WHAT TO WORK ON – Find the line with "C3: none -> 470pF (GND, W8)" in the entries below, then reproduce it and every line after it down to and including the line with "D7: schottky BAT54", exactly.

§

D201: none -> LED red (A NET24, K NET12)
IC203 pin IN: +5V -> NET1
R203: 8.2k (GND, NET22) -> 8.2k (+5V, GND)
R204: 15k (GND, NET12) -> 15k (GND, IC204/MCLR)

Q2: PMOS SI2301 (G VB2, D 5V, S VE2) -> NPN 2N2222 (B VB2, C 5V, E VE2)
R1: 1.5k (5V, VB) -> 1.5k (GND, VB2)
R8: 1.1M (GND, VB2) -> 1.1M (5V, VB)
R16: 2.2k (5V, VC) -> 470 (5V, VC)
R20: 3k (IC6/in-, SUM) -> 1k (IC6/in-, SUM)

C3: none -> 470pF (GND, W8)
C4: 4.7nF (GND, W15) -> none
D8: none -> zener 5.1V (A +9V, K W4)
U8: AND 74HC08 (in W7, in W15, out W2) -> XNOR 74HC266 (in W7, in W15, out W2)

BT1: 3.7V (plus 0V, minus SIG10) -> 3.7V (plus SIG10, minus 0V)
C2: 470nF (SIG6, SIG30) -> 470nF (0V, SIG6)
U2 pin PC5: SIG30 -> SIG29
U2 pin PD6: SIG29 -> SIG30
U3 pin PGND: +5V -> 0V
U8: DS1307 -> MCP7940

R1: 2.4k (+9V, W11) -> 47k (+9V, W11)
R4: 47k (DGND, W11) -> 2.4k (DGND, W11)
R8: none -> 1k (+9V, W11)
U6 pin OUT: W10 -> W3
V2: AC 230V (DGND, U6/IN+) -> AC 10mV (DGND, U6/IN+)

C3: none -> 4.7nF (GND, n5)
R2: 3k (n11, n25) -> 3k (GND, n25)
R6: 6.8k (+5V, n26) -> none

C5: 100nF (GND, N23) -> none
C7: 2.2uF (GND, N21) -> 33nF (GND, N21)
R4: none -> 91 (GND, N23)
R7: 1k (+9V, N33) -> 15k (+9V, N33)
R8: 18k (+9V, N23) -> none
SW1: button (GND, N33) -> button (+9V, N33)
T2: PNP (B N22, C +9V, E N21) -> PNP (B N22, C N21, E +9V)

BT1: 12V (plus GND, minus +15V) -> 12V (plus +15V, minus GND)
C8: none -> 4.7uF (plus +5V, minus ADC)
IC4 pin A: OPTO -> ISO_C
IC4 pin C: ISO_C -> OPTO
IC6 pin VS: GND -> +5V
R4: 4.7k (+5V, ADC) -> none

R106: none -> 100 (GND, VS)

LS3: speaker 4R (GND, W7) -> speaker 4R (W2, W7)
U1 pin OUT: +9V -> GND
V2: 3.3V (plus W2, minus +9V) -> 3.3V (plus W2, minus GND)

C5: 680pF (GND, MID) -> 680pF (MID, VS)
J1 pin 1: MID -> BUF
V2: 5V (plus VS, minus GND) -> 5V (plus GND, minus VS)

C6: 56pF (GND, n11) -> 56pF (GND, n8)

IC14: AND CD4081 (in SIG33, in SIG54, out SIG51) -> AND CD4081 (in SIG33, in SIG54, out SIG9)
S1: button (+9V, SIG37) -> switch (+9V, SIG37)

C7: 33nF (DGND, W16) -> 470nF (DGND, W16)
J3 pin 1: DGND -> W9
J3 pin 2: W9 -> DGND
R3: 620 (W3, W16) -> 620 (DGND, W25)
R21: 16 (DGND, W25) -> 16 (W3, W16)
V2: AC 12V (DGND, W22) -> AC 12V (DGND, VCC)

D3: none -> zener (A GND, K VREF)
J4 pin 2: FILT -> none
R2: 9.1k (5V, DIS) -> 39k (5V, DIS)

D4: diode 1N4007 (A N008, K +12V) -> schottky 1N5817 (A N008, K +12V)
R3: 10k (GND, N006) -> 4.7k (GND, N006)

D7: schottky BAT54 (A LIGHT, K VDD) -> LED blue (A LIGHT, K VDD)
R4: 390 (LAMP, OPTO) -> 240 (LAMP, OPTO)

§

REPLY TO THE TASK –
C3: none -> 470pF (GND, W8)
C4: 4.7nF (GND, W15) -> none
D8: none -> zener 5.1V (A +9V, K W4)
U8: AND 74HC08 (in W7, in W15, out W2) -> XNOR 74HC266 (in W7, in W15, out W2)

BT1: 3.7V (plus 0V, minus SIG10) -> 3.7V (plus SIG10, minus 0V)
C2: 470nF (SIG6, SIG30) -> 470nF (0V, SIG6)
U2 pin PC5: SIG30 -> SIG29
U2 pin PD6: SIG29 -> SIG30
U3 pin PGND: +5V -> 0V
U8: DS1307 -> MCP7940

R1: 2.4k (+9V, W11) -> 47k (+9V, W11)
R4: 47k (DGND, W11) -> 2.4k (DGND, W11)
R8: none -> 1k (+9V, W11)
U6 pin OUT: W10 -> W3
V2: AC 230V (DGND, U6/IN+) -> AC 10mV (DGND, U6/IN+)

C3: none -> 4.7nF (GND, n5)
R2: 3k (n11, n25) -> 3k (GND, n25)
R6: 6.8k (+5V, n26) -> none

C5: 100nF (GND, N23) -> none
C7: 2.2uF (GND, N21) -> 33nF (GND, N21)
R4: none -> 91 (GND, N23)
R7: 1k (+9V, N33) -> 15k (+9V, N33)
R8: 18k (+9V, N23) -> none
SW1: button (GND, N33) -> button (+9V, N33)
T2: PNP (B N22, C +9V, E N21) -> PNP (B N22, C N21, E +9V)

BT1: 12V (plus GND, minus +15V) -> 12V (plus +15V, minus GND)
C8: none -> 4.7uF (plus +5V, minus ADC)
IC4 pin A: OPTO -> ISO_C
IC4 pin C: ISO_C -> OPTO
IC6 pin VS: GND -> +5V
R4: 4.7k (+5V, ADC) -> none

R106: none -> 100 (GND, VS)

LS3: speaker 4R (GND, W7) -> speaker 4R (W2, W7)
U1 pin OUT: +9V -> GND
V2: 3.3V (plus W2, minus +9V) -> 3.3V (plus W2, minus GND)

C5: 680pF (GND, MID) -> 680pF (MID, VS)
J1 pin 1: MID -> BUF
V2: 5V (plus VS, minus GND) -> 5V (plus GND, minus VS)

C6: 56pF (GND, n11) -> 56pF (GND, n8)

IC14: AND CD4081 (in SIG33, in SIG54, out SIG51) -> AND CD4081 (in SIG33, in SIG54, out SIG9)
S1: button (+9V, SIG37) -> switch (+9V, SIG37)

C7: 33nF (DGND, W16) -> 470nF (DGND, W16)
J3 pin 1: DGND -> W9
J3 pin 2: W9 -> DGND
R3: 620 (W3, W16) -> 620 (DGND, W25)
R21: 16 (DGND, W25) -> 16 (W3, W16)
V2: AC 12V (DGND, W22) -> AC 12V (DGND, VCC)

D3: none -> zener (A GND, K VREF)
J4 pin 2: FILT -> none
R2: 9.1k (5V, DIS) -> 39k (5V, DIS)

D4: diode 1N4007 (A N008, K +12V) -> schottky 1N5817 (A N008, K +12V)
R3: 10k (GND, N006) -> 4.7k (GND, N006)

D7: schottky BAT54 (A LIGHT, K VDD) -> LED blue (A LIGHT, K VDD)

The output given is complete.